■ **Exercise details**
Transcribe the listing below verbatim, omitting pictures.

■ **Provided data**
========

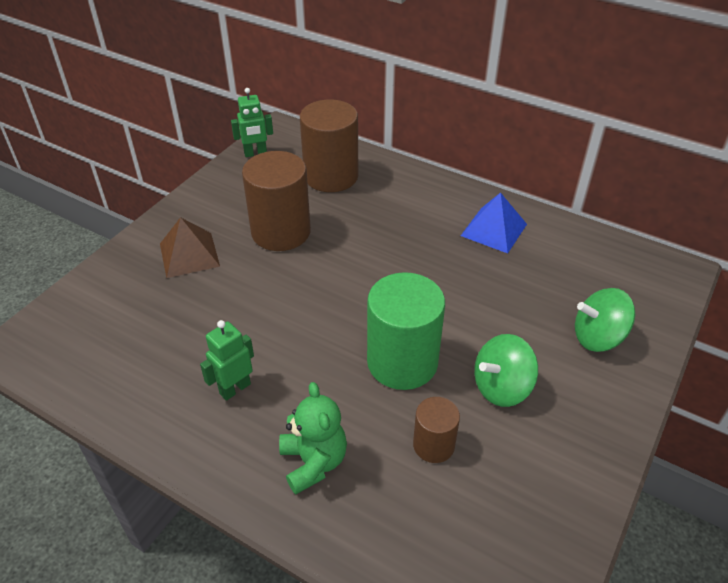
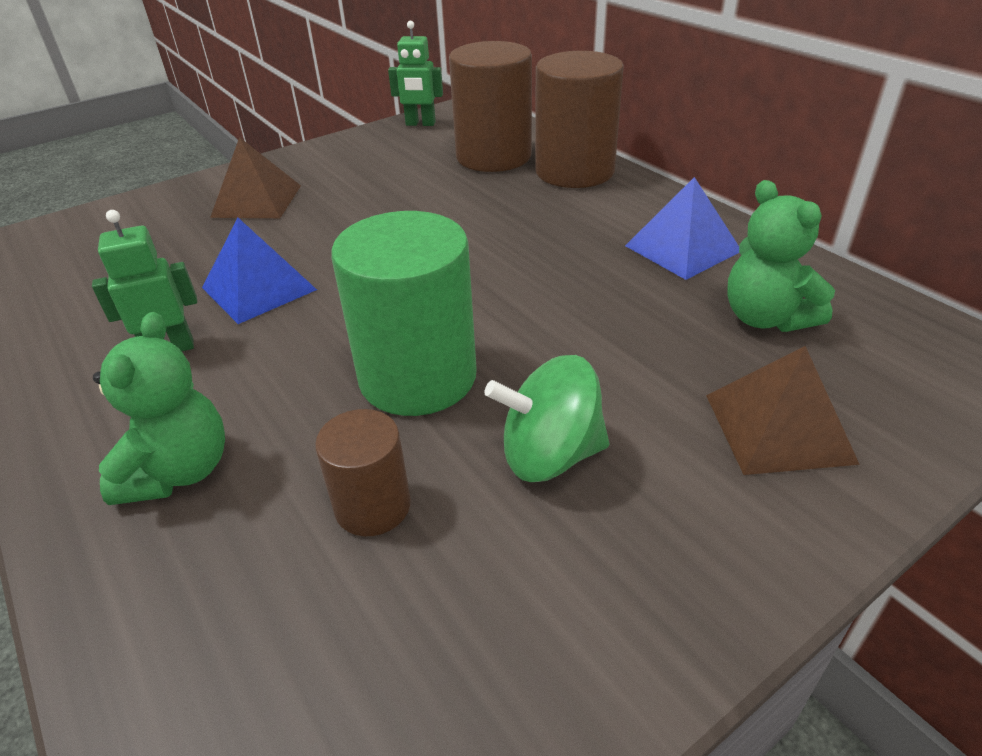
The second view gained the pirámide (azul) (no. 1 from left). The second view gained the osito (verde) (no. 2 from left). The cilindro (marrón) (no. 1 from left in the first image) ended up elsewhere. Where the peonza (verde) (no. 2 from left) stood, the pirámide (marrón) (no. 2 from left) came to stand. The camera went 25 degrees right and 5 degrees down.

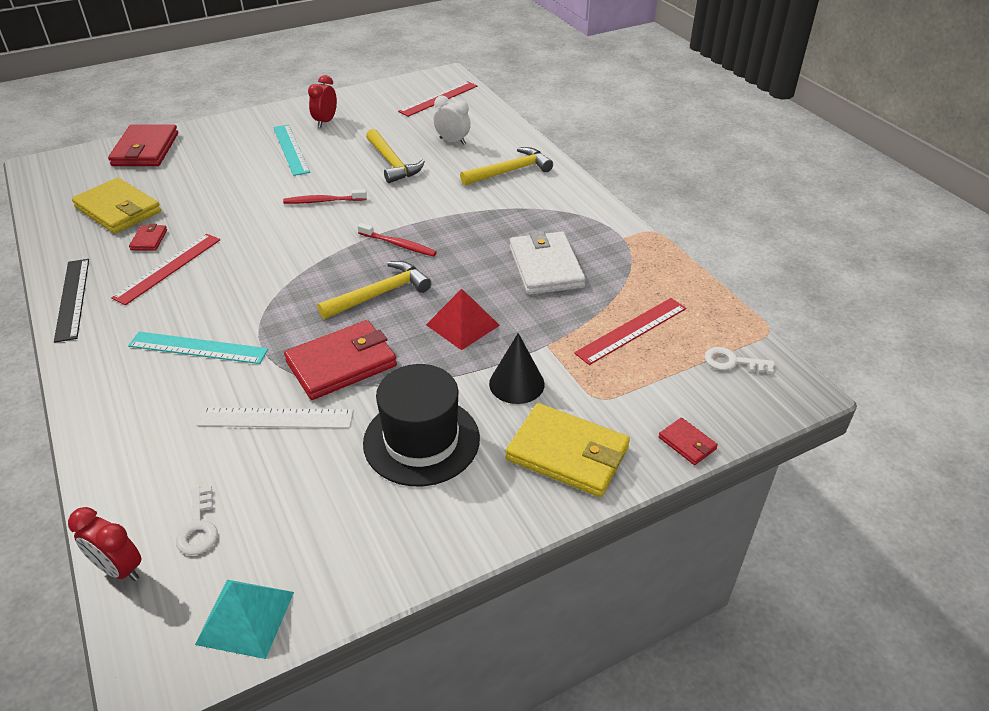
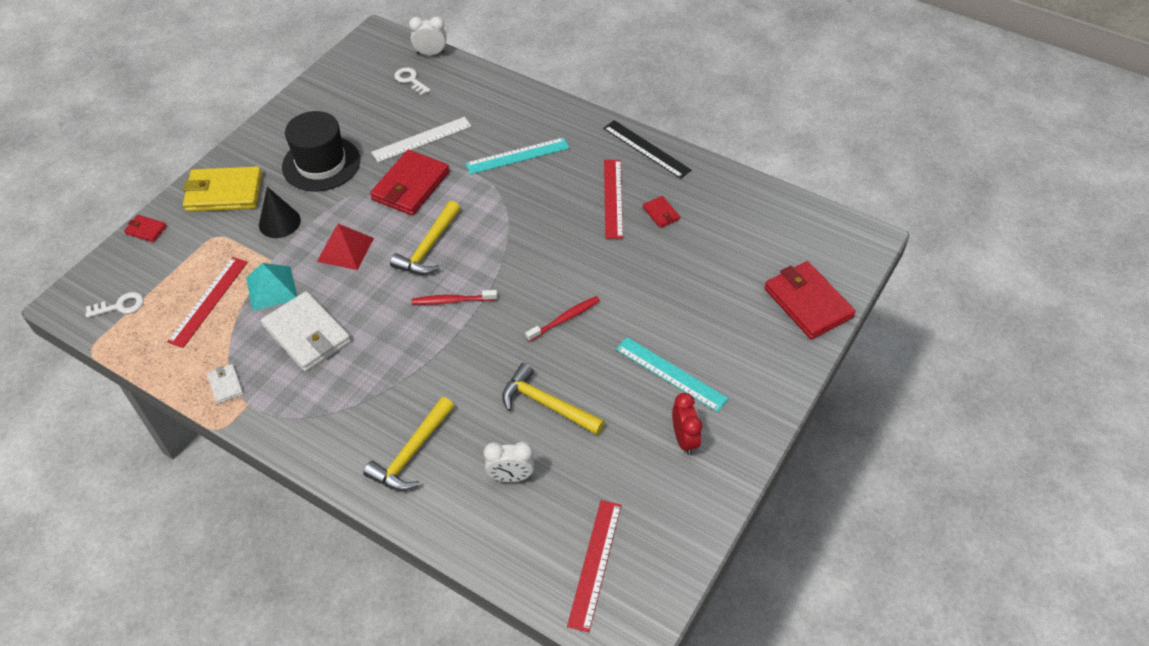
The second view lost the cartera (amarillo) (no. 1 from left). The second view gained the cartera (blanco) (no. 1 from left). The pirámide (turquesa) ended up elsewhere. What was the despertador (rojo) (no. 1 from left) turned into the despertador (blanco) (no. 1 from left). The camera went 150 degrees right and 10 degrees up.

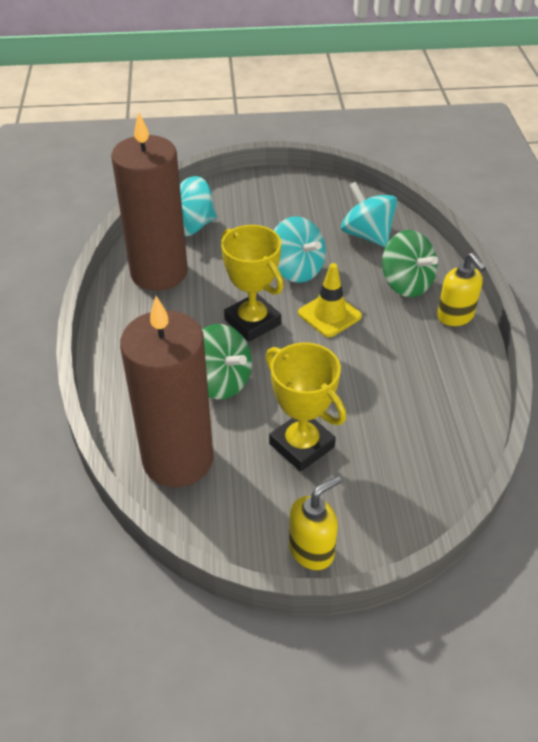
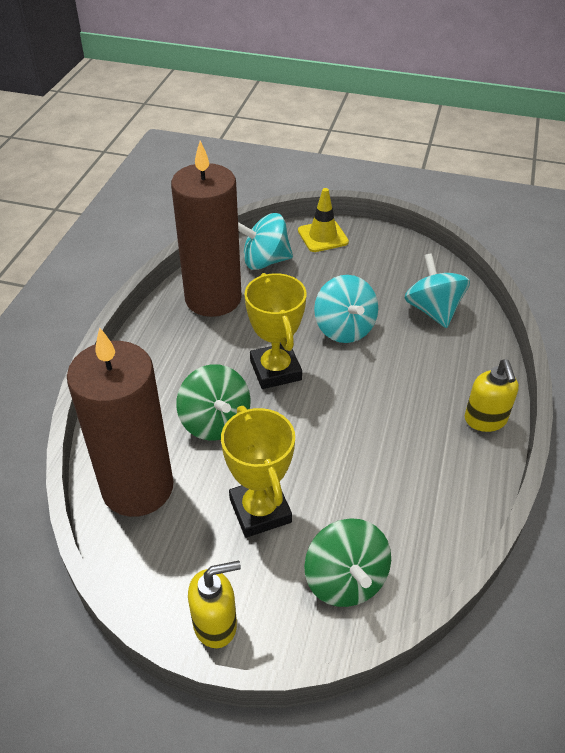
The cono de tráfico (amarillo) ended up elsewhere. The peonza (verde) (no. 2 from left) ended up elsewhere. The camera went 20 degrees right and 0 degrees up.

========

■ **Exercise answer**
The second view gained the pirámide (azul) (no. 1 from left). The second view gained the osito (verde) (no. 2 from left). The cilindro (marrón) (no. 1 from left in the first image) ended up elsewhere. Where the peonza (verde) (no. 2 from left) stood, the pirámide (marrón) (no. 2 from left) came to stand. The camera went 25 degrees right and 5 degrees down.

The second view lost the cartera (amarillo) (no. 1 from left). The second view gained the cartera (blanco) (no. 1 from left). The pirámide (turquesa) ended up elsewhere. What was the despertador (rojo) (no. 1 from left) turned into the despertador (blanco) (no. 1 from left). The camera went 150 degrees right and 10 degrees up.

The cono de tráfico (amarillo) ended up elsewhere. The peonza (verde) (no. 2 from left) ended up elsewhere. The camera went 20 degrees right and 0 degrees up.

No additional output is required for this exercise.